**Change detection outputs:**
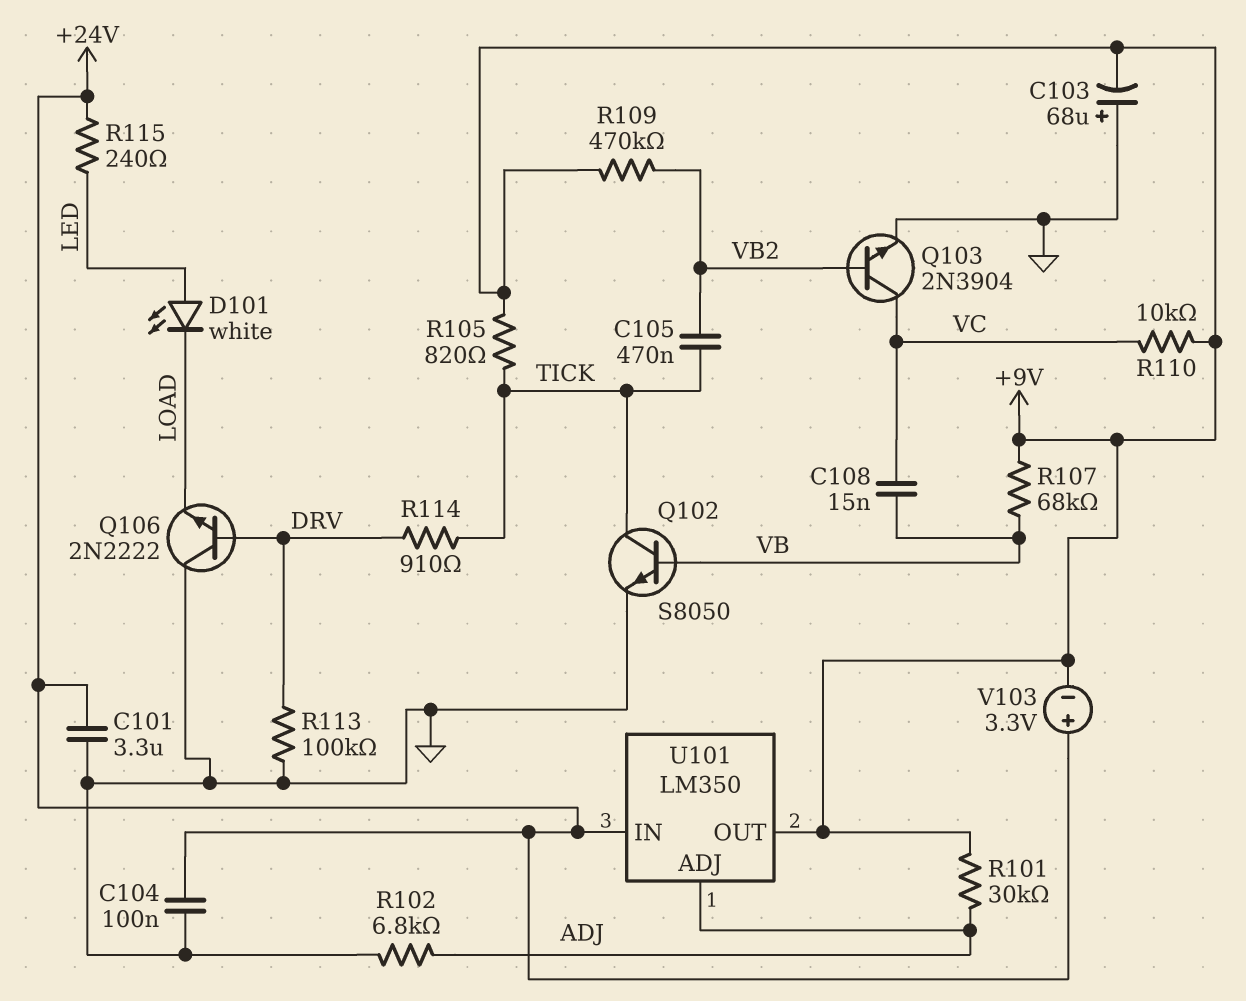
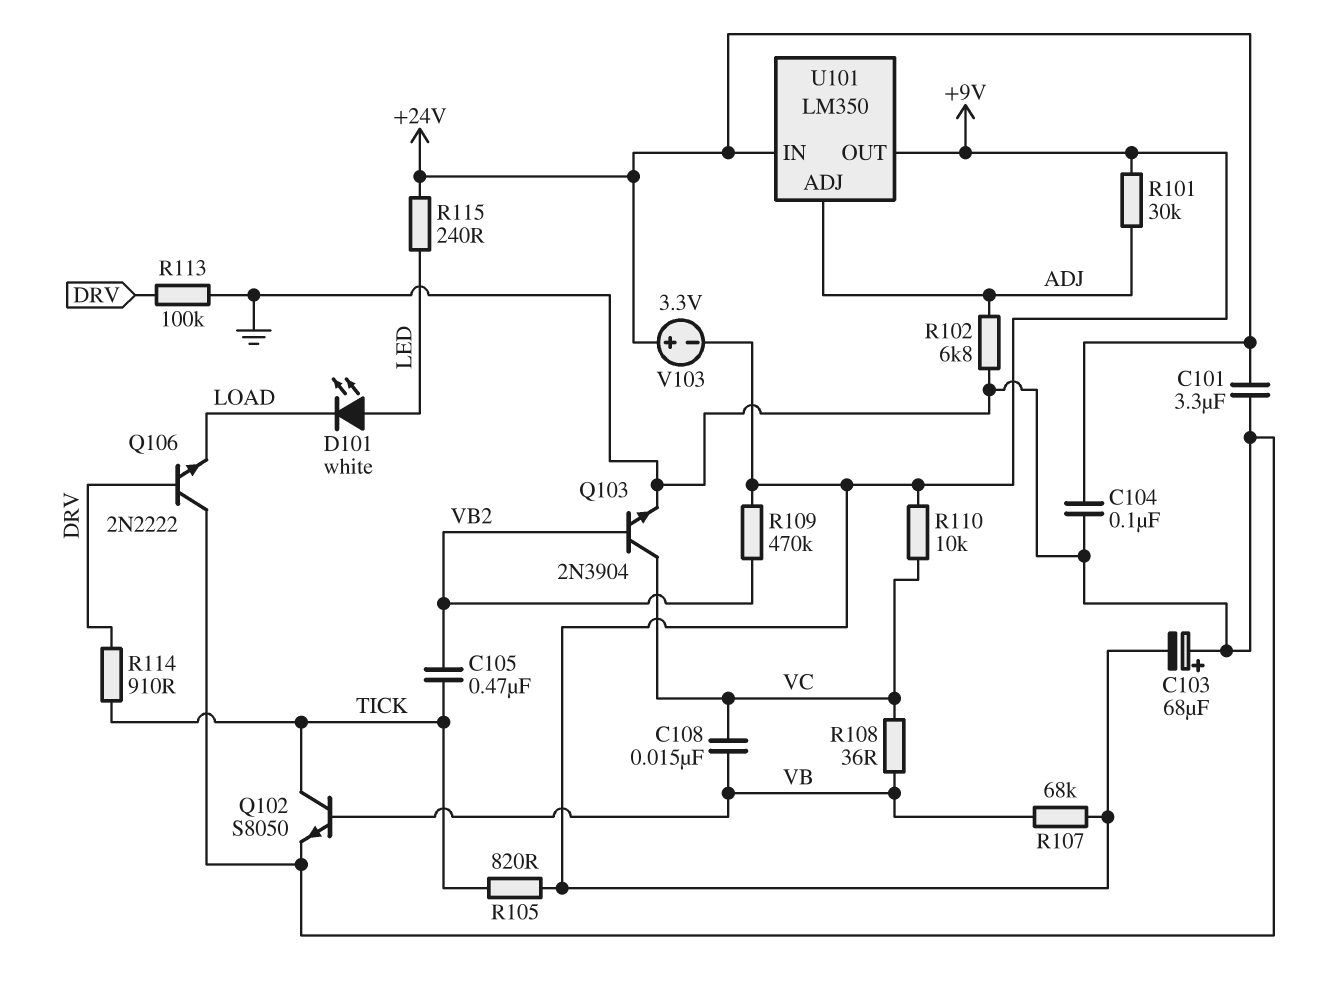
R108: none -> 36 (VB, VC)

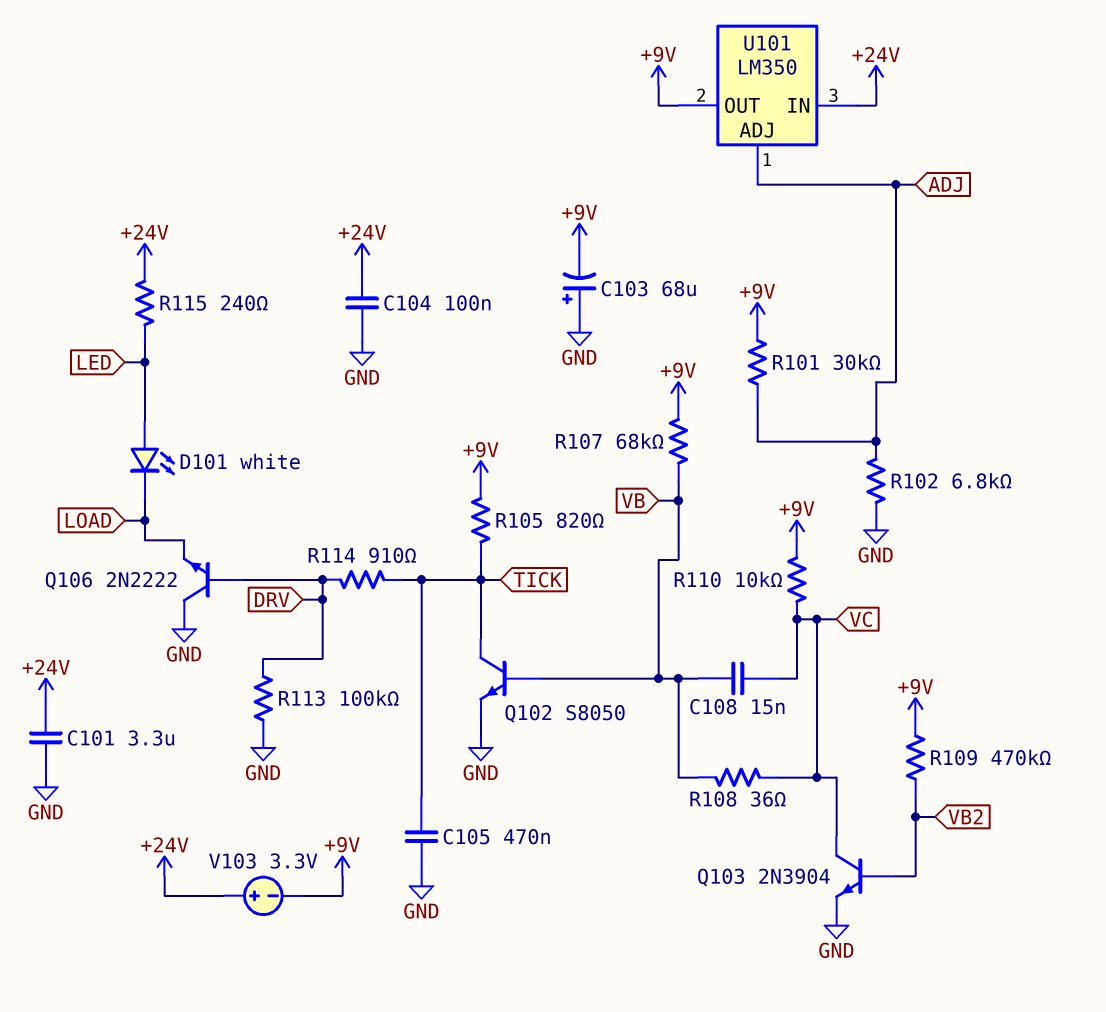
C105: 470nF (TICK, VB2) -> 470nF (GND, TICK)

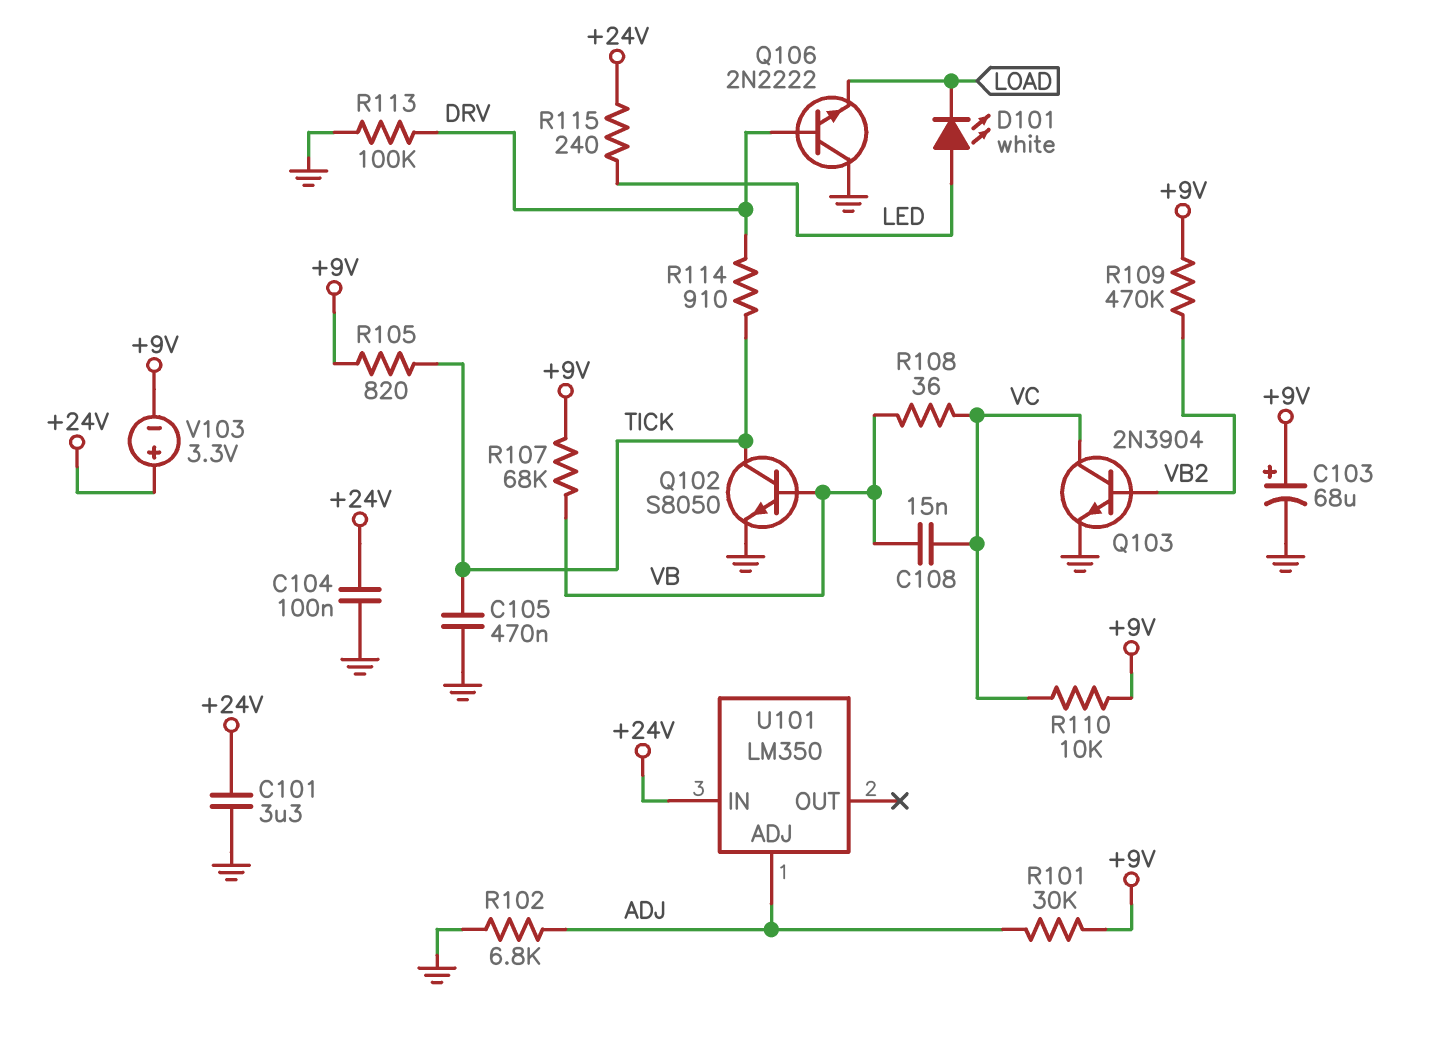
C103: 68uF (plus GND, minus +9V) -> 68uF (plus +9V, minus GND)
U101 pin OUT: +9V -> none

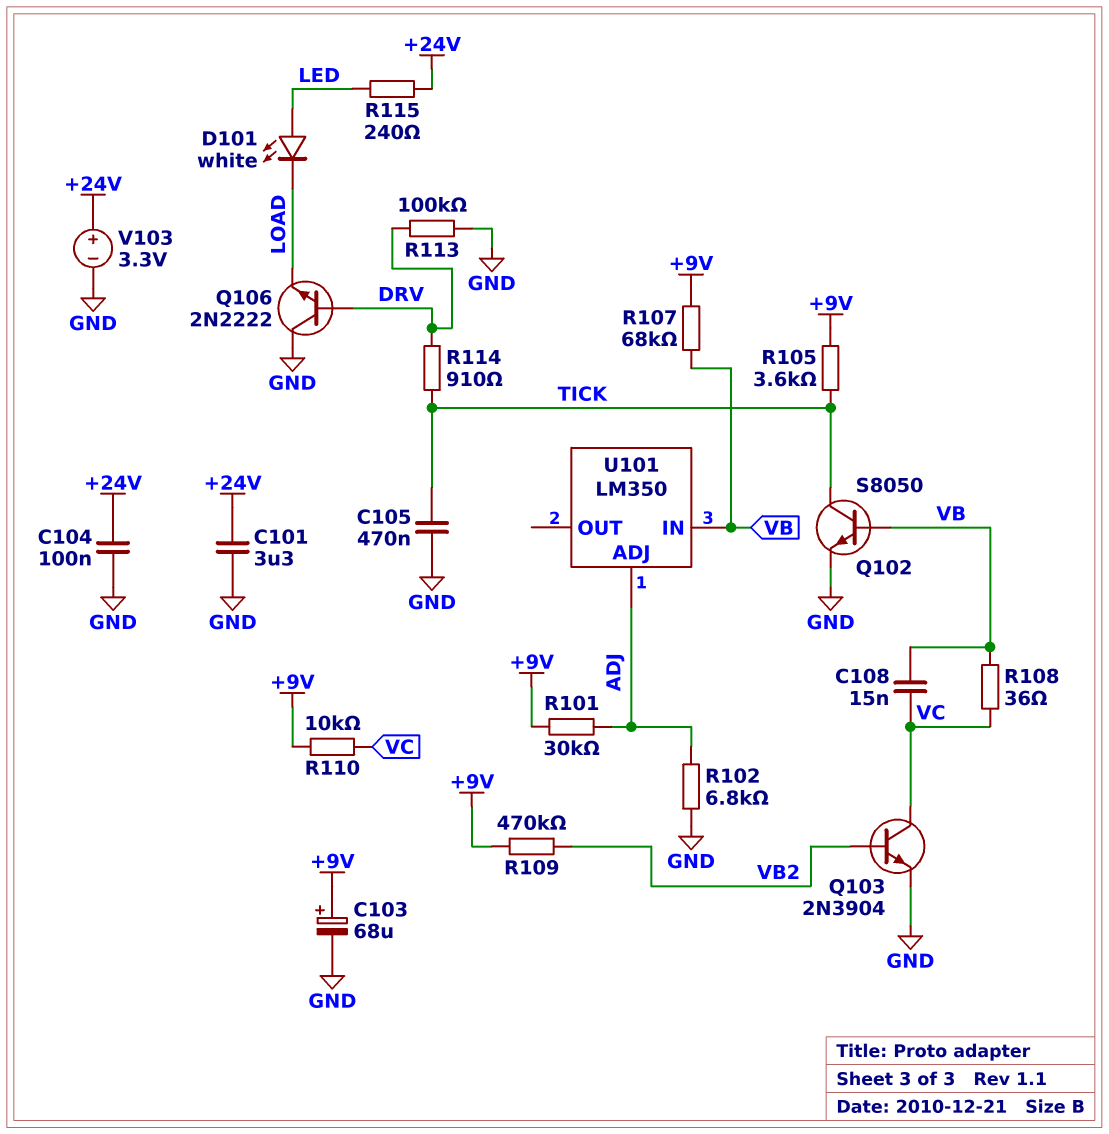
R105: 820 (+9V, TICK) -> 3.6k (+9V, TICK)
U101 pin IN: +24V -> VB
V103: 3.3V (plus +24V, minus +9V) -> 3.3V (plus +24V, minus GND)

...

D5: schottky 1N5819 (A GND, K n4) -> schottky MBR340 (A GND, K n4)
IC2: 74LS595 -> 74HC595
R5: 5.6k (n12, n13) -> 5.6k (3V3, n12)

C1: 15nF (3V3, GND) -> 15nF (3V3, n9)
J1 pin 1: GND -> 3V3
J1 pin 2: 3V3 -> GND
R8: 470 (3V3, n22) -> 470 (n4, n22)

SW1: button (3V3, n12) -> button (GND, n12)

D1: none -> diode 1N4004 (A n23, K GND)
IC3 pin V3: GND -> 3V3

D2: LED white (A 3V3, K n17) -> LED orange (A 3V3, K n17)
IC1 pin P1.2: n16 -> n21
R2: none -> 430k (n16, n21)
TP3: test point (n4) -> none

**PROBLEM STATEMENT:** Report the lines above that contain "none".

**ANSWER FOR THE TASK:**
R108: none -> 36 (VB, VC)
U101 pin OUT: +9V -> none
D1: none -> diode 1N4004 (A n23, K GND)
R2: none -> 430k (n16, n21)
TP3: test point (n4) -> none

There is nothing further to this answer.